● Task goal:
Only the lines from the one containing "Render at 512×512." through the one containing "Answer in <instances>...</instances>." are to be copied, exactly and with both ends kept.

● Supplied records:
--- START ---
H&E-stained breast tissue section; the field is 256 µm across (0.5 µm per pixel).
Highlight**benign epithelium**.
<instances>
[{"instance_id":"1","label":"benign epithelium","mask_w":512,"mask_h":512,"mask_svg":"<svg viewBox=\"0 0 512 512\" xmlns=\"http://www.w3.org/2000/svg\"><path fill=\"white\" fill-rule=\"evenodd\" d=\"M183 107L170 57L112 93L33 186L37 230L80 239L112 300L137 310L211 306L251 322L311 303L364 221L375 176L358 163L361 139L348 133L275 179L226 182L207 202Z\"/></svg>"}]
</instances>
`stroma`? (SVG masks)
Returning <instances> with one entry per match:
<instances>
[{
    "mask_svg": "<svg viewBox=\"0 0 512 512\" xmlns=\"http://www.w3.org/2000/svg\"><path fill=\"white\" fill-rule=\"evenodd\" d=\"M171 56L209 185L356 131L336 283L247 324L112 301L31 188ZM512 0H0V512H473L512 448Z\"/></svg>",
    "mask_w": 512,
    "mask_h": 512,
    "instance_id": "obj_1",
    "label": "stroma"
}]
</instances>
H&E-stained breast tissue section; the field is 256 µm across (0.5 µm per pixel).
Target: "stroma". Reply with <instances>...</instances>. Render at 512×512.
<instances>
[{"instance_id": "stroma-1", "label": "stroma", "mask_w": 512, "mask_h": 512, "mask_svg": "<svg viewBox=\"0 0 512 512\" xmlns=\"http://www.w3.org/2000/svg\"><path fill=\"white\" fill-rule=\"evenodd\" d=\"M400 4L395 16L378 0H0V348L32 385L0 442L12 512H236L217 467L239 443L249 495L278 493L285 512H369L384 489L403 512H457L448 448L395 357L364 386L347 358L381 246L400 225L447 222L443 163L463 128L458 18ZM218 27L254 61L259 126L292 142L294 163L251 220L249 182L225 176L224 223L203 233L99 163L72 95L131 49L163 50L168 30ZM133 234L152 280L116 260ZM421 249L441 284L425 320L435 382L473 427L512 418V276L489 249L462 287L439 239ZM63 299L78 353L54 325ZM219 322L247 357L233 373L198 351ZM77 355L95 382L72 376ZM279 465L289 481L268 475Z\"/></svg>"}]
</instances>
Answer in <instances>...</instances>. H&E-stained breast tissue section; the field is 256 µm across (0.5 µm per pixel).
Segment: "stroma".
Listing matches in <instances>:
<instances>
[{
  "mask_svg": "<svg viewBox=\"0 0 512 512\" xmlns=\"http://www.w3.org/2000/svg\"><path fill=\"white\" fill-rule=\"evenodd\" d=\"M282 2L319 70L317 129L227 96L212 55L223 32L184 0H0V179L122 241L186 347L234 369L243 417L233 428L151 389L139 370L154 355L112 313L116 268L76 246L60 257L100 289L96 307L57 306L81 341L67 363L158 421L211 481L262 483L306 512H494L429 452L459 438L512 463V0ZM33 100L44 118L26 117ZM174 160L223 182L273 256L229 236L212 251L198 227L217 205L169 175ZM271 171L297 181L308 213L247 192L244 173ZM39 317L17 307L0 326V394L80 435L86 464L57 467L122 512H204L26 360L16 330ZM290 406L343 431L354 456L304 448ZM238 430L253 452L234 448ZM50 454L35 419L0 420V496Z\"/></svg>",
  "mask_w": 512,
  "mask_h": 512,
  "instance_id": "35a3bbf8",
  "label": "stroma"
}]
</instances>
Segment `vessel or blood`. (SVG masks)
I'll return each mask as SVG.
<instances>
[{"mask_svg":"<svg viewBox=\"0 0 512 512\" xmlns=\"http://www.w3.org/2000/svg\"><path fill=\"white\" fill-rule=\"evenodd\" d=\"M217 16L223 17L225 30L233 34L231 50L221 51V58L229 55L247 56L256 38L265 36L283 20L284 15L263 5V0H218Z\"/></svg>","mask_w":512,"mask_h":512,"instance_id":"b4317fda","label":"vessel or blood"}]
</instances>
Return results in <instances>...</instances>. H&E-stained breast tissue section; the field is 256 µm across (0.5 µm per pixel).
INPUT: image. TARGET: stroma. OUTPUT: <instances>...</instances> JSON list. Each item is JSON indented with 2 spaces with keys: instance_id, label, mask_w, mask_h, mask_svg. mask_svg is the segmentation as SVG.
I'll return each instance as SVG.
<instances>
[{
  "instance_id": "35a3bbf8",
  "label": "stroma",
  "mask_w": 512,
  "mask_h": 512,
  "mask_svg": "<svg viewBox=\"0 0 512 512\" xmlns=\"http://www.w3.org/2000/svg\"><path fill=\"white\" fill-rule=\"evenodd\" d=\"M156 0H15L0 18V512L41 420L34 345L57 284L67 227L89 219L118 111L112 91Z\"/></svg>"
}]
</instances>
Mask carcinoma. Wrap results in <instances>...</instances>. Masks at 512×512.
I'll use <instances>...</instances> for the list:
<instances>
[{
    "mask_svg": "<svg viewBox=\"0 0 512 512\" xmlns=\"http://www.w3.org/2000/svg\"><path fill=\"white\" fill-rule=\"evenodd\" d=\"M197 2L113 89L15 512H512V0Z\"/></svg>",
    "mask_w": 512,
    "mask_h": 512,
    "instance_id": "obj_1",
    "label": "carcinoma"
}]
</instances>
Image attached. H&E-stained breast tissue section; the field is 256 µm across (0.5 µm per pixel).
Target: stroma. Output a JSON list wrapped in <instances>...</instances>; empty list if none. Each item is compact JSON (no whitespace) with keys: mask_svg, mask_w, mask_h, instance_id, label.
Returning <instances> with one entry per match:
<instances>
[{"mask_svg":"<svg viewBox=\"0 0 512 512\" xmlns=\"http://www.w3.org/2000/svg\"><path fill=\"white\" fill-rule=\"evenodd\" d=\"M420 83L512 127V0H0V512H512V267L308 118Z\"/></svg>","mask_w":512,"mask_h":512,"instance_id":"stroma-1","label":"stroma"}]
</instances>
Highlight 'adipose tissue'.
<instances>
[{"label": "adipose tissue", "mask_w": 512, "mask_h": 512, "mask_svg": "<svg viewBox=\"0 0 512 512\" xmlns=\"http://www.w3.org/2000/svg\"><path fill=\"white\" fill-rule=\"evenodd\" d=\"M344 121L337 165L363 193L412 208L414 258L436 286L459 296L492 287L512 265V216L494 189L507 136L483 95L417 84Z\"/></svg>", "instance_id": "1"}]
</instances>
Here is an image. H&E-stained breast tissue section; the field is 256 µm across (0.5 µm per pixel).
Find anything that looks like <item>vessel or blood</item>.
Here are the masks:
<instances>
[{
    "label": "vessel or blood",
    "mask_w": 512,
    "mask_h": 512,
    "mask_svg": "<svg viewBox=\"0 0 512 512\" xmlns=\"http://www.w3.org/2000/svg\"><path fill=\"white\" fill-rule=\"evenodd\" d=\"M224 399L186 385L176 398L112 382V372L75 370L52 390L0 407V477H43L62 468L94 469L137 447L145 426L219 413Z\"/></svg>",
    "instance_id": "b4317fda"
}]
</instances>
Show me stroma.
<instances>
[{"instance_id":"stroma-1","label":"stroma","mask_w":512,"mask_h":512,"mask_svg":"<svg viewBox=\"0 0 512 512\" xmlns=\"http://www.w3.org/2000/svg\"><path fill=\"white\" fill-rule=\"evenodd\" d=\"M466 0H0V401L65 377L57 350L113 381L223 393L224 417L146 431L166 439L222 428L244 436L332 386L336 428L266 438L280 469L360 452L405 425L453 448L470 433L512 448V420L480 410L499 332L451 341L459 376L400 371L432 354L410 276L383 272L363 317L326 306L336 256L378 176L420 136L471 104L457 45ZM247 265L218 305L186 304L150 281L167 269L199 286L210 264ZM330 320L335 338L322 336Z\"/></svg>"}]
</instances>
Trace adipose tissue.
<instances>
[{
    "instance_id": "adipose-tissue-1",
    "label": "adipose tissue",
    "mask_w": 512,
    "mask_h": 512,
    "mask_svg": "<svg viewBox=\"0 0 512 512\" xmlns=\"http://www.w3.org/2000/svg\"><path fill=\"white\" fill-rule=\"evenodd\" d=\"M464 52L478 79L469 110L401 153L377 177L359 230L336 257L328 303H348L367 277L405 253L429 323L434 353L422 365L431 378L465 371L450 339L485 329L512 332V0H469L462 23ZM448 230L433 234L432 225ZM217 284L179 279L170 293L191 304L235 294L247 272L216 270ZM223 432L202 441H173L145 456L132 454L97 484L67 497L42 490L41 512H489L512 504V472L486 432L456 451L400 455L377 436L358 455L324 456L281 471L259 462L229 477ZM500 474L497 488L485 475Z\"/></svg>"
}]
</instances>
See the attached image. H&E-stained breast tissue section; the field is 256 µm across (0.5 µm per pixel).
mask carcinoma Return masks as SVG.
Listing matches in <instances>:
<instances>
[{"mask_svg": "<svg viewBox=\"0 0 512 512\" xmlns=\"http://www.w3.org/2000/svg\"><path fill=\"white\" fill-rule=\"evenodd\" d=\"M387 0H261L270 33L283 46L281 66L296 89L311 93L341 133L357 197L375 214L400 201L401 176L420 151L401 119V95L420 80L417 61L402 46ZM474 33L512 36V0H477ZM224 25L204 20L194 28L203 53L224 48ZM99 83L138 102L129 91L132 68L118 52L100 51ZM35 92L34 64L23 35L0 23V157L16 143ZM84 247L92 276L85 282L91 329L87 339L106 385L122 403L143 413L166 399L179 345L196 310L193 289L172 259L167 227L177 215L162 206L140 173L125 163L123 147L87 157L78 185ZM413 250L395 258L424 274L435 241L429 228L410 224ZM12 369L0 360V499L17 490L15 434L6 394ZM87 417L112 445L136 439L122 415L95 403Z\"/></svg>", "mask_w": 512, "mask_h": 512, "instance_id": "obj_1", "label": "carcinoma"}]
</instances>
--- END ---
● In response:
Target: "stroma". Reply with <instances>...</instances>. Render at 512×512.
<instances>
[{"instance_id": "stroma-1", "label": "stroma", "mask_w": 512, "mask_h": 512, "mask_svg": "<svg viewBox=\"0 0 512 512\" xmlns=\"http://www.w3.org/2000/svg\"><path fill=\"white\" fill-rule=\"evenodd\" d=\"M400 4L395 16L378 0H0V348L32 385L0 442L12 512H236L217 467L239 443L249 495L278 493L285 512H369L384 489L403 512H457L448 448L395 357L364 386L347 358L381 246L400 225L447 222L443 163L463 128L458 18ZM218 27L254 61L259 126L292 142L294 163L251 220L249 182L225 176L224 223L203 233L99 163L72 95L131 49L163 50L168 30ZM133 234L152 280L116 260ZM421 249L441 284L425 320L435 382L473 427L512 418V276L489 249L462 287L439 239ZM63 299L78 353L54 325ZM219 322L247 357L233 373L198 351ZM77 355L95 382L72 376ZM279 465L289 481L268 475Z\"/></svg>"}]
</instances>
Answer in <instances>...</instances>. H&E-stained breast tissue section; the field is 256 µm across (0.5 µm per pixel).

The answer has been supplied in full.